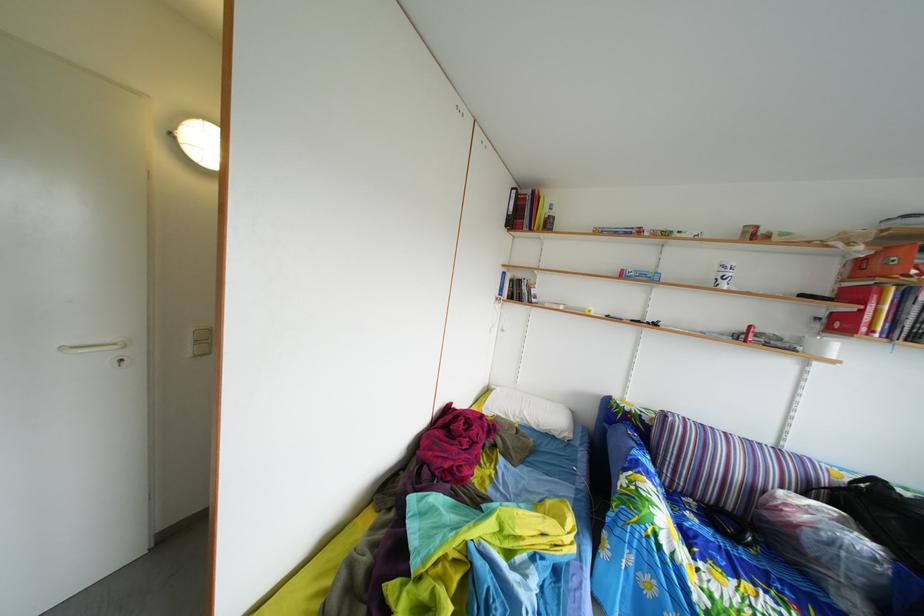
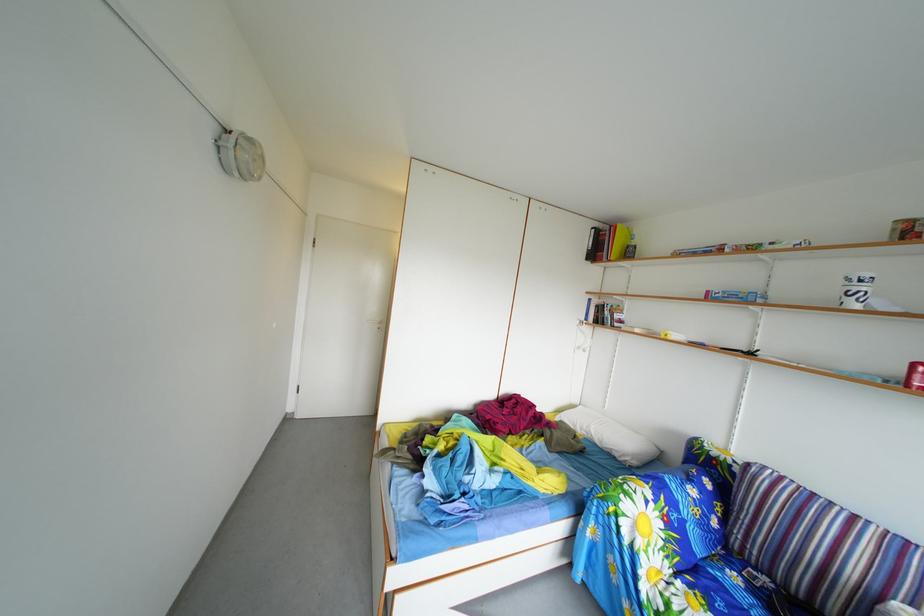
Where in the second image is the point corresponding to the point at 735,275 from the first image?

(859, 288)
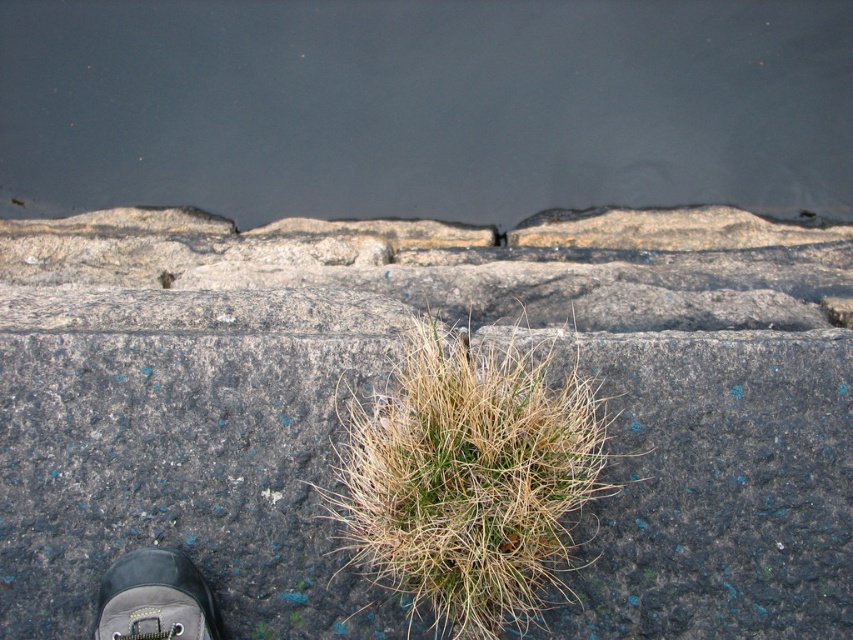
Question: Does dry grass at center appear on the left side of leather shoe at lower left?

Choices:
 (A) no
 (B) yes

Answer: (A)

Question: Based on their relative distances, which object is farther from the leather shoe at lower left?

Choices:
 (A) dry grass at center
 (B) gray concrete pavement at center

Answer: (A)

Question: Which point is farther to the camera?

Choices:
 (A) dry grass at center
 (B) leather shoe at lower left
 (C) gray concrete pavement at center

Answer: (C)

Question: From the image, what is the correct spatial relationship of gray concrete pavement at center in relation to leather shoe at lower left?

Choices:
 (A) left
 (B) right

Answer: (B)

Question: Does dry grass at center have a lesser width compared to leather shoe at lower left?

Choices:
 (A) no
 (B) yes

Answer: (A)

Question: Which point is farther to the camera?

Choices:
 (A) (300, 365)
 (B) (461, 442)
 (C) (119, 600)

Answer: (A)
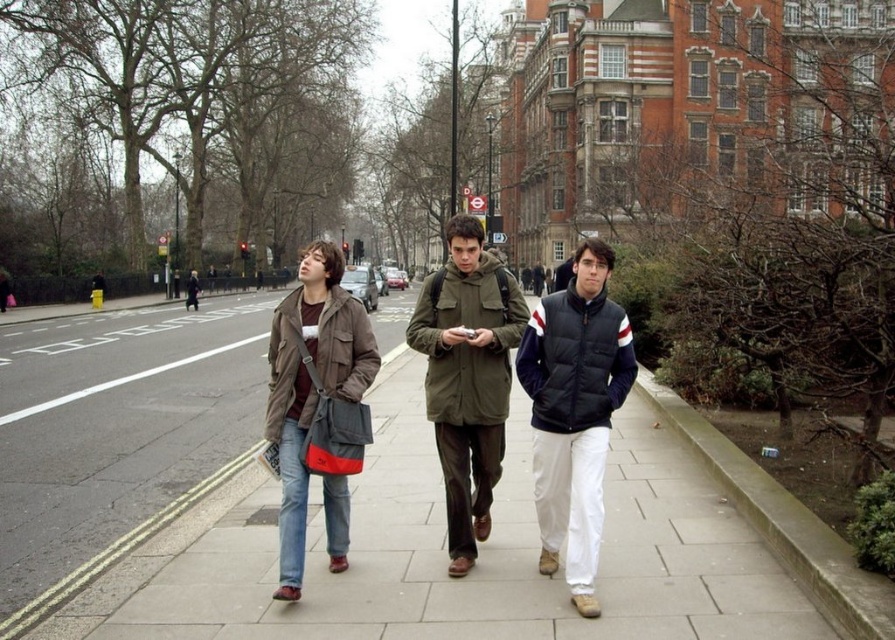
Question: Does smooth concrete pavement at center appear over brown textured jacket at center?

Choices:
 (A) yes
 (B) no

Answer: (B)

Question: Which of the following is the farthest from the observer?

Choices:
 (A) (312, 403)
 (B) (517, 371)
 (C) (466, 620)
 (D) (491, 500)

Answer: (B)

Question: Which of the following is the closest to the observer?

Choices:
 (A) (305, 276)
 (B) (598, 355)

Answer: (B)

Question: Is the position of brown leather jacket at center less distant than that of dark blue quilted jacket at center?

Choices:
 (A) yes
 (B) no

Answer: (A)

Question: Estimate the real-world distances between objects in this image. Which object is farther from the olive green parka at center?

Choices:
 (A) brown leather jacket at center
 (B) olive green canvas jacket at center
 (C) smooth concrete pavement at center

Answer: (C)

Question: In this image, where is dark blue quilted jacket at center located relative to brown textured jacket at center?

Choices:
 (A) above
 (B) below

Answer: (B)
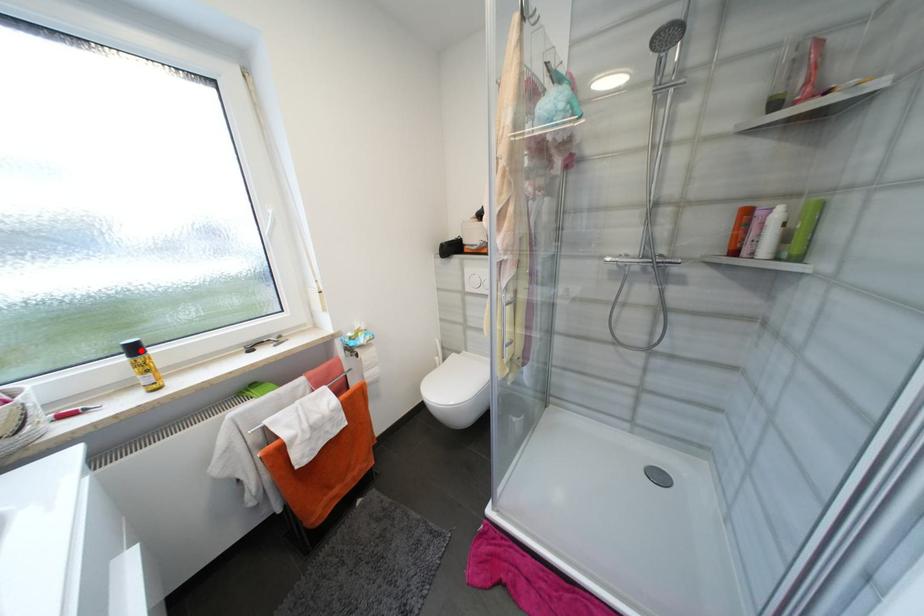
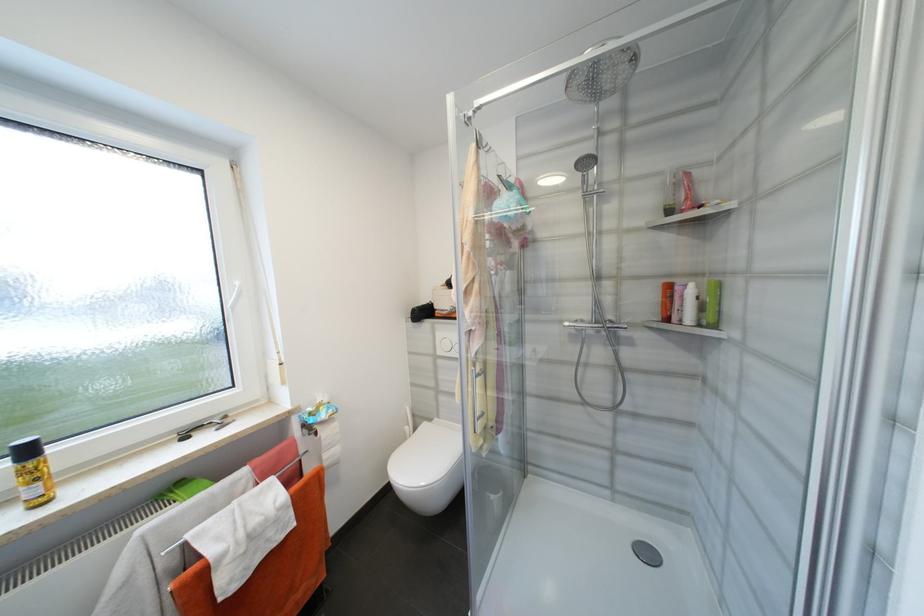
Where in the second image is the point corresponding to the highlighted location from the first image?

(33, 453)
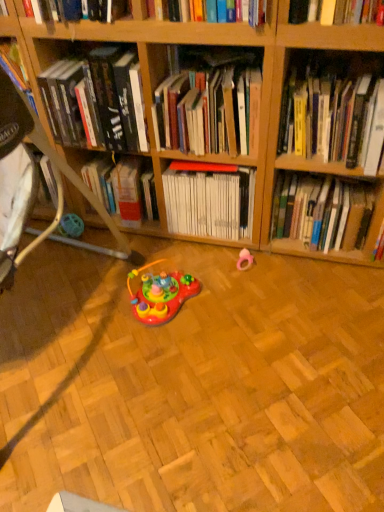
Question: Is white matte book at center, which appears as the third book when viewed from the left, at the left side of hardcover books at center, the 4th book from the right?

Choices:
 (A) no
 (B) yes

Answer: (A)

Question: From a real-world perspective, is white matte book at center, which is the 3th book in right-to-left order, located higher than hardcover books at center, the 4th book from the right?

Choices:
 (A) no
 (B) yes

Answer: (A)

Question: Does white matte book at center, which is the 3th book in right-to-left order, have a larger size compared to hardcover books at center, the 4th book from the right?

Choices:
 (A) no
 (B) yes

Answer: (B)

Question: Is white matte book at center, which is the 3th book in right-to-left order, outside of hardcover books at center, positioned as the second book in left-to-right order?

Choices:
 (A) yes
 (B) no

Answer: (A)

Question: Is white matte book at center, which appears as the third book when viewed from the left, wider than hardcover books at center, the 4th book from the right?

Choices:
 (A) yes
 (B) no

Answer: (B)

Question: Is white matte book at center, which is the 3th book in right-to-left order, to the right of hardcover books at center, the 4th book from the right, from the viewer's perspective?

Choices:
 (A) no
 (B) yes

Answer: (B)

Question: Considering the relative positions of pink rubber ring at center, the 2th toy when ordered from left to right, and white matte book at center, which is the 3th book in right-to-left order, in the image provided, is pink rubber ring at center, the 2th toy when ordered from left to right, to the right of white matte book at center, which is the 3th book in right-to-left order, from the viewer's perspective?

Choices:
 (A) no
 (B) yes

Answer: (B)

Question: Are pink rubber ring at center, which is the first toy in right-to-left order, and white matte book at center, which appears as the third book when viewed from the left, far apart?

Choices:
 (A) no
 (B) yes

Answer: (A)

Question: Does pink rubber ring at center, the 2th toy when ordered from left to right, have a greater height compared to white matte book at center, which is the 3th book in right-to-left order?

Choices:
 (A) no
 (B) yes

Answer: (A)

Question: Is pink rubber ring at center, the 2th toy when ordered from left to right, bigger than white matte book at center, which appears as the third book when viewed from the left?

Choices:
 (A) no
 (B) yes

Answer: (A)

Question: Is pink rubber ring at center, the 2th toy when ordered from left to right, closer to the viewer compared to white matte book at center, which appears as the third book when viewed from the left?

Choices:
 (A) no
 (B) yes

====

_WHAT TO PRODUCE_. Edit the entries above so that every "leather shoe" reads "leather boot", with nothing else changed. Leave the pictures out of your version.

_RESPONSE FOR THIS EXERCISE_.
Where in the second image is the point corresponding to the point at 735,275 from the first image?

(859, 288)
Question: Does dry grass at center appear on the left side of leather boot at lower left?

Choices:
 (A) no
 (B) yes

Answer: (A)

Question: Based on their relative distances, which object is farther from the leather boot at lower left?

Choices:
 (A) dry grass at center
 (B) gray concrete pavement at center

Answer: (A)

Question: Which point is farther to the camera?

Choices:
 (A) dry grass at center
 (B) leather boot at lower left
 (C) gray concrete pavement at center

Answer: (C)

Question: From the image, what is the correct spatial relationship of gray concrete pavement at center in relation to leather boot at lower left?

Choices:
 (A) left
 (B) right

Answer: (B)

Question: Does dry grass at center have a lesser width compared to leather boot at lower left?

Choices:
 (A) no
 (B) yes

Answer: (A)

Question: Which point is farther to the camera?

Choices:
 (A) (300, 365)
 (B) (461, 442)
 (C) (119, 600)

Answer: (A)
Question: Does smooth concrete pavement at center appear over brown textured jacket at center?

Choices:
 (A) yes
 (B) no

Answer: (B)

Question: Which of the following is the farthest from the observer?

Choices:
 (A) (312, 403)
 (B) (517, 371)
 (C) (466, 620)
 (D) (491, 500)

Answer: (B)

Question: Which of the following is the closest to the observer?

Choices:
 (A) (305, 276)
 (B) (598, 355)

Answer: (B)

Question: Is the position of brown leather jacket at center less distant than that of dark blue quilted jacket at center?

Choices:
 (A) yes
 (B) no

Answer: (A)

Question: Estimate the real-world distances between objects in this image. Which object is farther from the olive green parka at center?

Choices:
 (A) brown leather jacket at center
 (B) olive green canvas jacket at center
 (C) smooth concrete pavement at center

Answer: (C)

Question: In this image, where is dark blue quilted jacket at center located relative to brown textured jacket at center?

Choices:
 (A) above
 (B) below

Answer: (B)
Where in the second image is the point corresponding to the highlighted location from the first image?

(33, 453)
Question: Is white matte book at center, which appears as the third book when viewed from the left, at the left side of hardcover books at center, the 4th book from the right?

Choices:
 (A) no
 (B) yes

Answer: (A)

Question: From a real-world perspective, is white matte book at center, which is the 3th book in right-to-left order, located higher than hardcover books at center, the 4th book from the right?

Choices:
 (A) no
 (B) yes

Answer: (A)

Question: Does white matte book at center, which is the 3th book in right-to-left order, have a larger size compared to hardcover books at center, the 4th book from the right?

Choices:
 (A) no
 (B) yes

Answer: (B)

Question: Is white matte book at center, which is the 3th book in right-to-left order, outside of hardcover books at center, positioned as the second book in left-to-right order?

Choices:
 (A) yes
 (B) no

Answer: (A)

Question: Is white matte book at center, which appears as the third book when viewed from the left, wider than hardcover books at center, the 4th book from the right?

Choices:
 (A) yes
 (B) no

Answer: (B)

Question: Is white matte book at center, which is the 3th book in right-to-left order, to the right of hardcover books at center, the 4th book from the right, from the viewer's perspective?

Choices:
 (A) no
 (B) yes

Answer: (B)

Question: Considering the relative positions of pink rubber ring at center, the 2th toy when ordered from left to right, and white matte book at center, which is the 3th book in right-to-left order, in the image provided, is pink rubber ring at center, the 2th toy when ordered from left to right, to the right of white matte book at center, which is the 3th book in right-to-left order, from the viewer's perspective?

Choices:
 (A) no
 (B) yes

Answer: (B)

Question: Are pink rubber ring at center, which is the first toy in right-to-left order, and white matte book at center, which appears as the third book when viewed from the left, far apart?

Choices:
 (A) no
 (B) yes

Answer: (A)

Question: Does pink rubber ring at center, the 2th toy when ordered from left to right, have a greater height compared to white matte book at center, which is the 3th book in right-to-left order?

Choices:
 (A) no
 (B) yes

Answer: (A)

Question: Is pink rubber ring at center, the 2th toy when ordered from left to right, bigger than white matte book at center, which appears as the third book when viewed from the left?

Choices:
 (A) no
 (B) yes

Answer: (A)

Question: Is pink rubber ring at center, the 2th toy when ordered from left to right, closer to the viewer compared to white matte book at center, which appears as the third book when viewed from the left?

Choices:
 (A) no
 (B) yes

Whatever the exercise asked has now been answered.